> AIM OF THE TASK:
Your output should be the lines from the one containing "tan brick C3:C4" through the last line below, both ends included, exactly as written and free of pictures.

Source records

....

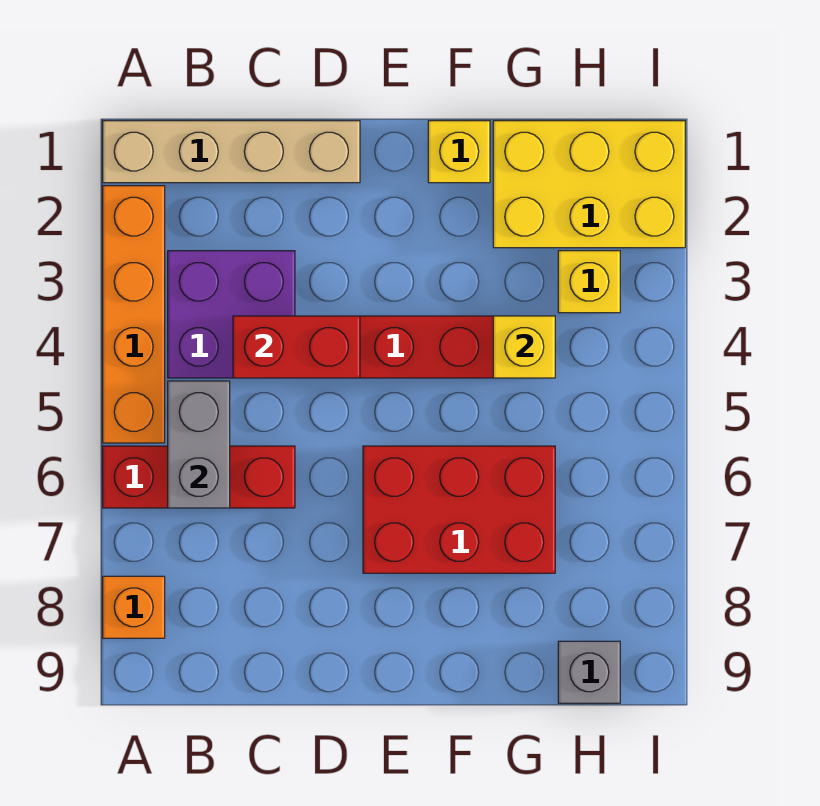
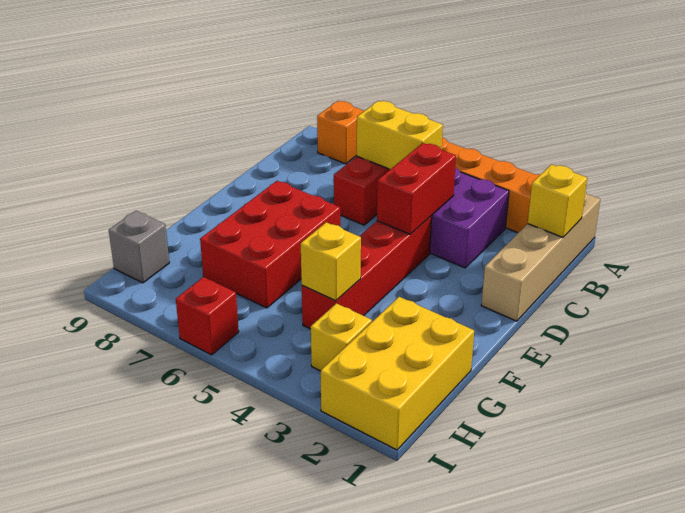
grey brick B5:B6 level 2 -> yellow brick B5:B6 level 2
yellow brick F1 level 1 -> yellow brick B1 level 2
none -> red brick I6 level 1

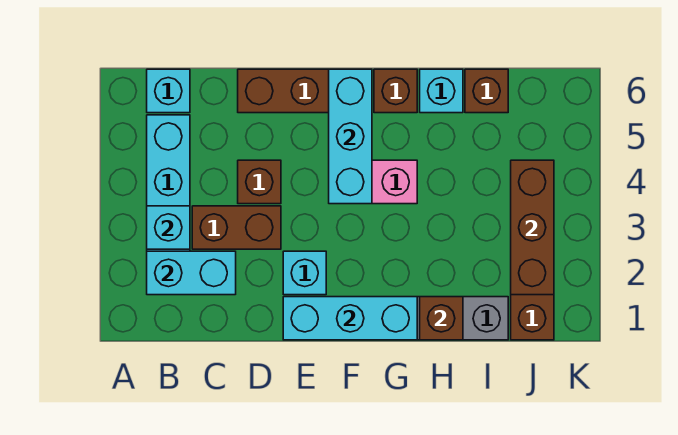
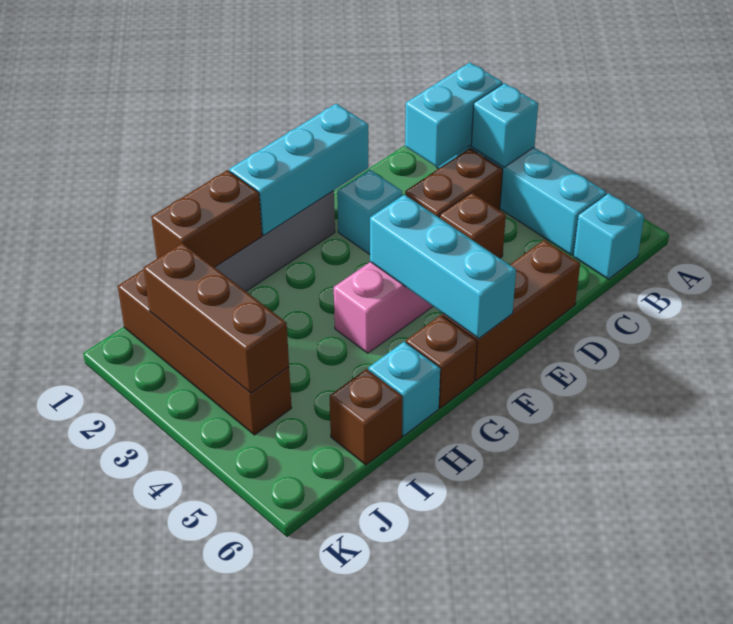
brown brick H1 level 2 -> brown brick H1:I1 level 2

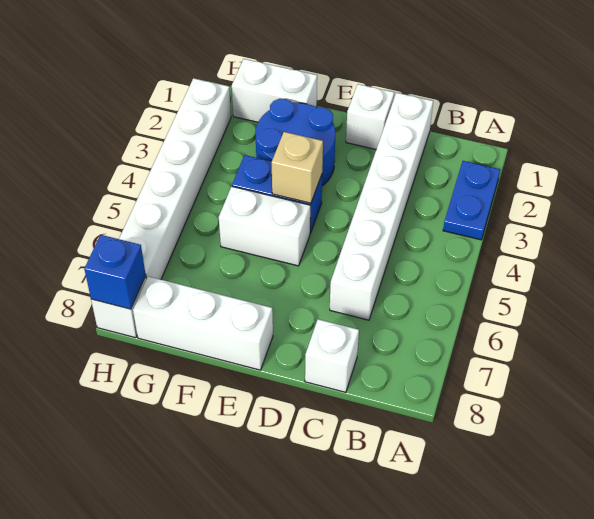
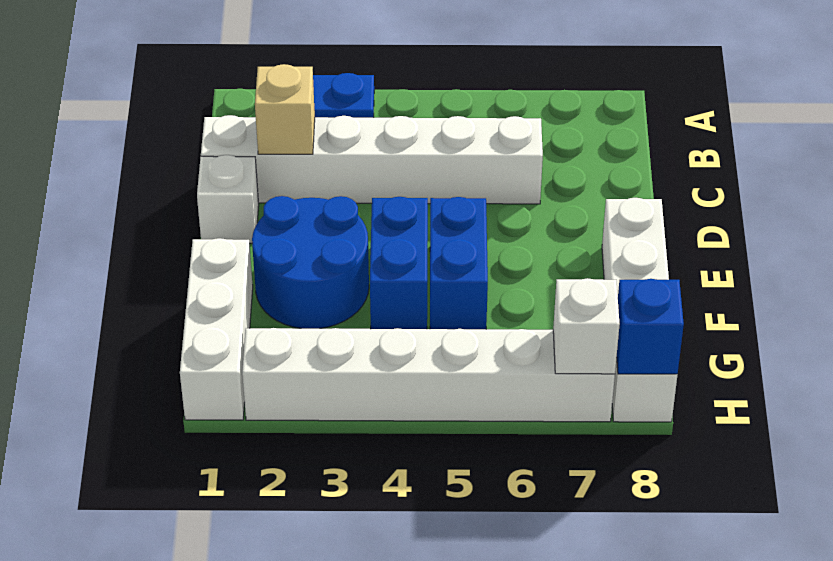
white brick C8 level 1 -> white brick H7 level 2
tan brick E4 level 2 -> tan brick C2 level 2
white brick E5:F5 level 1 -> blue brick E5:F5 level 1
white brick F1:G1 level 1 -> white brick F1:H1 level 1

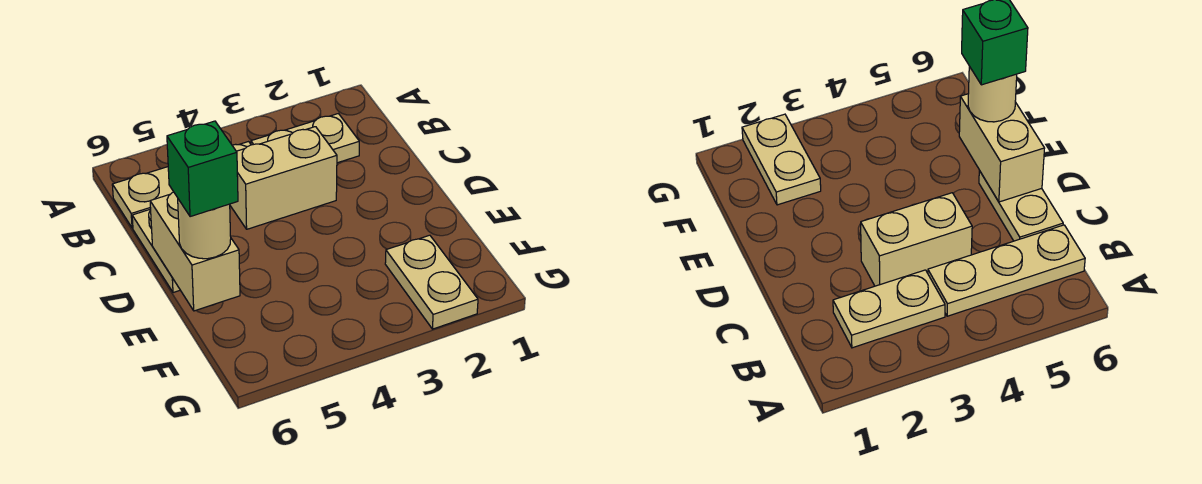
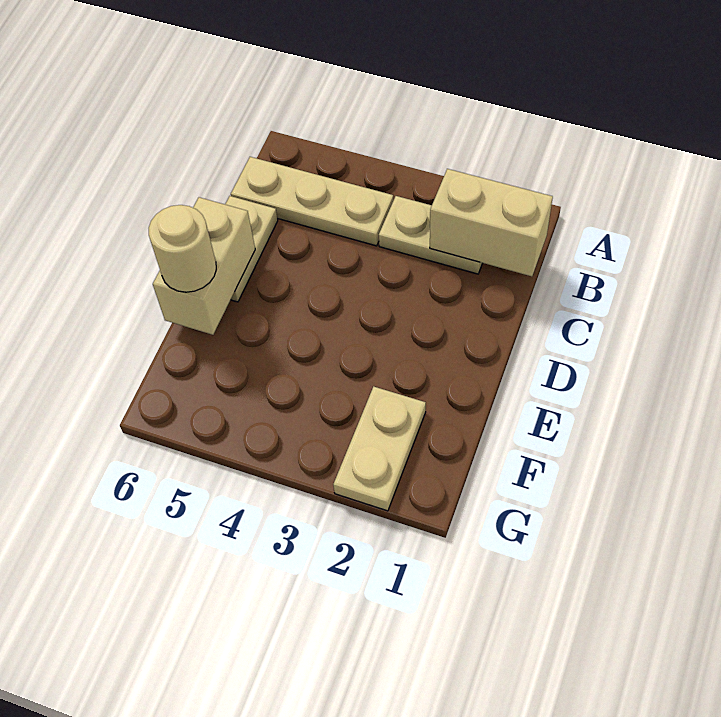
tan brick C3:C4 level 1 -> tan brick B1:B2 level 2
green brick E6 level 4 -> none

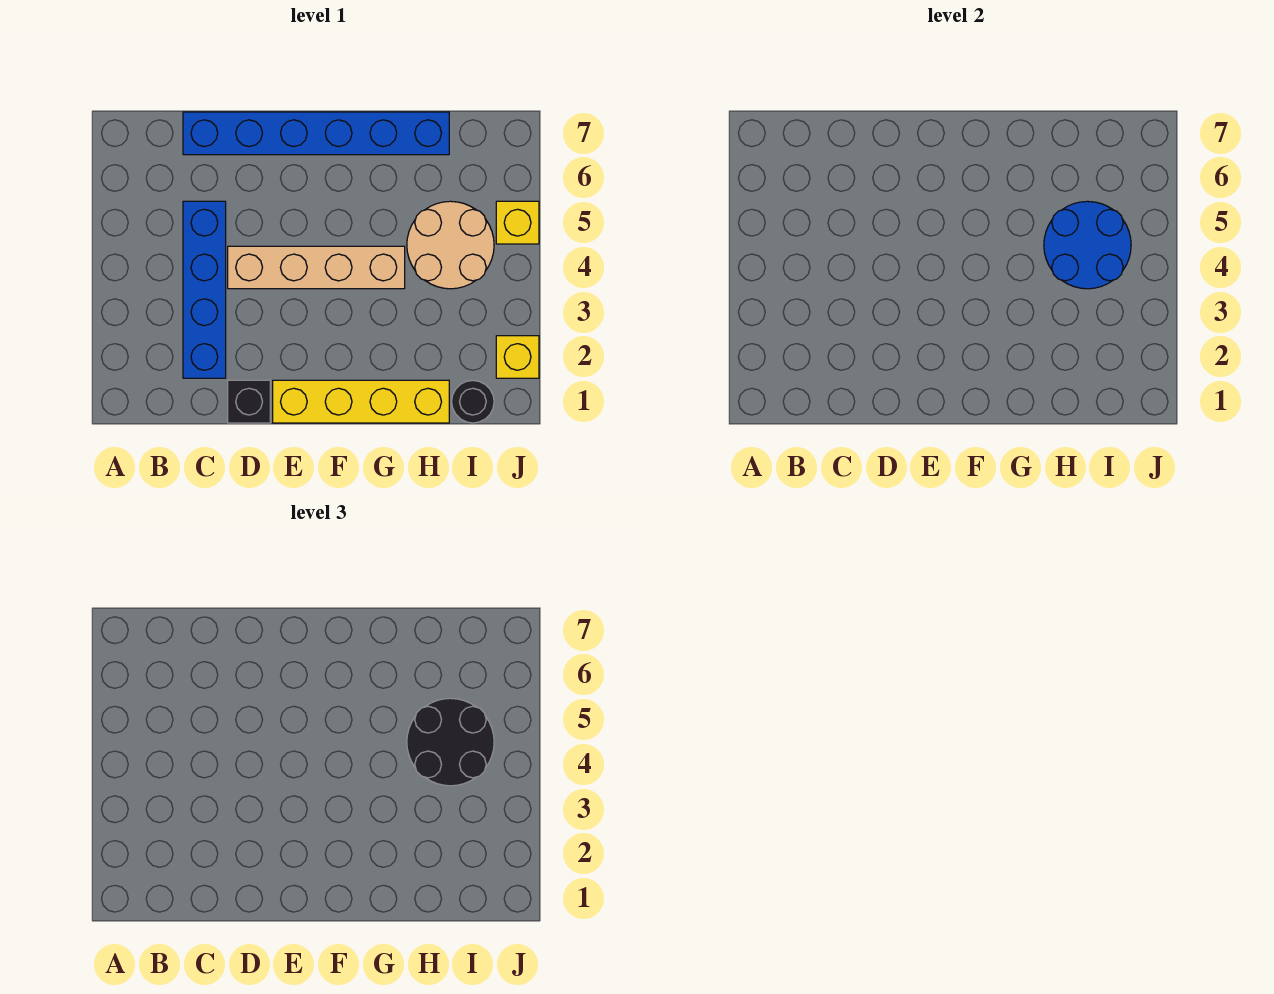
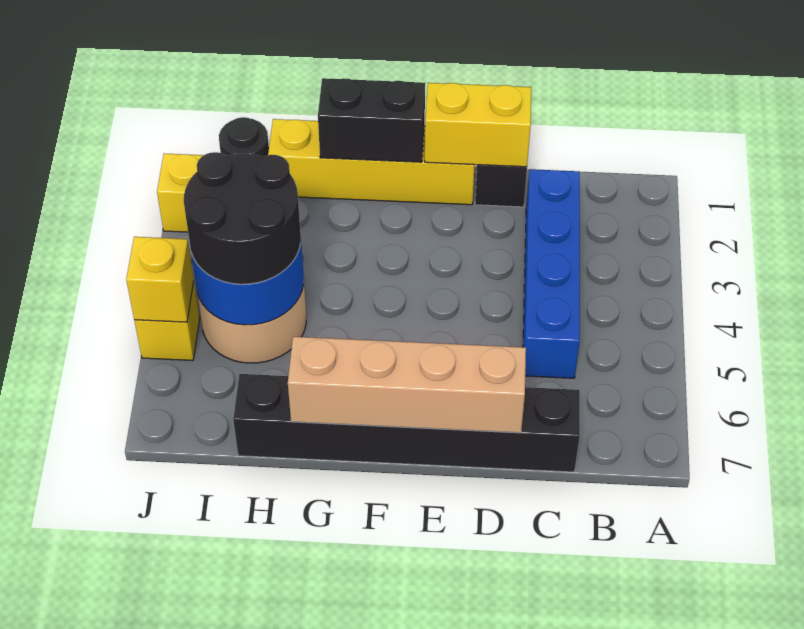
blue brick C7:H7 level 1 -> black brick C7:H7 level 1
none -> yellow brick D1:E1 level 2
tan brick D4:G4 level 1 -> tan brick D7:G7 level 2
none -> black brick F1:G1 level 2
none -> yellow brick J5 level 2

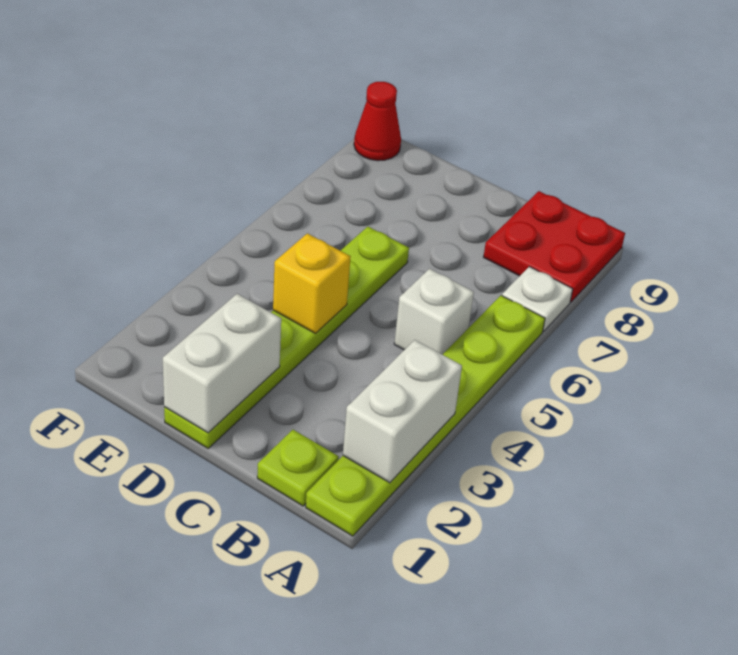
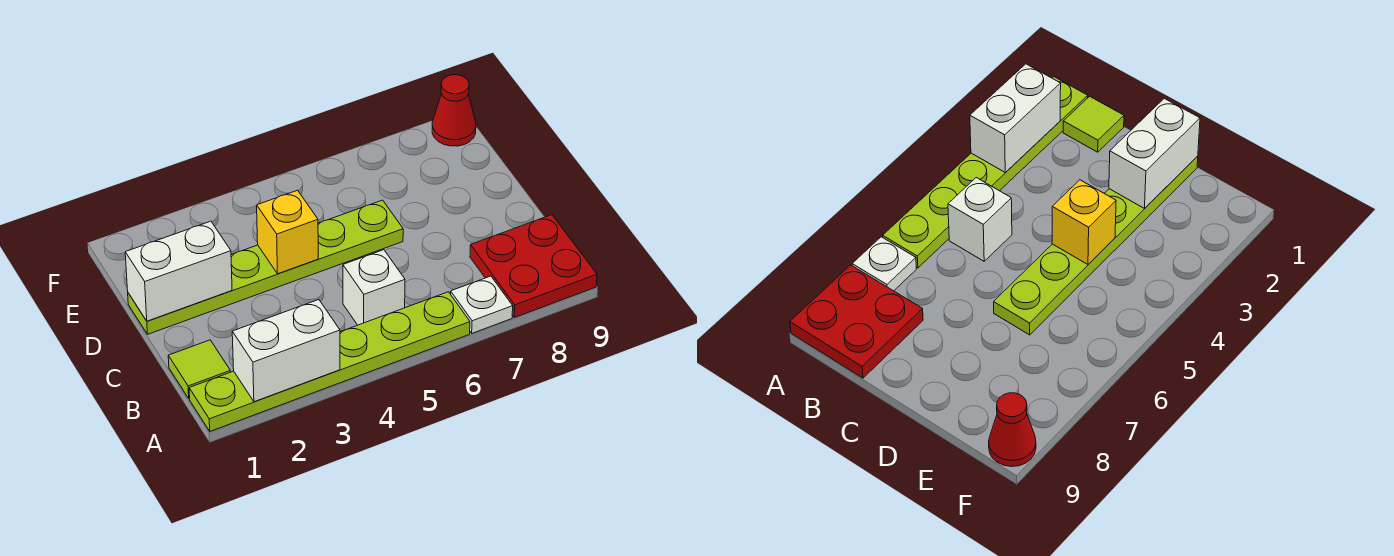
lime plate B1 level 1 -> lime tile B1 level 1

....

> EXERCISE ANSWER:
tan brick C3:C4 level 1 -> tan brick B1:B2 level 2
green brick E6 level 4 -> none

blue brick C7:H7 level 1 -> black brick C7:H7 level 1
none -> yellow brick D1:E1 level 2
tan brick D4:G4 level 1 -> tan brick D7:G7 level 2
none -> black brick F1:G1 level 2
none -> yellow brick J5 level 2

lime plate B1 level 1 -> lime tile B1 level 1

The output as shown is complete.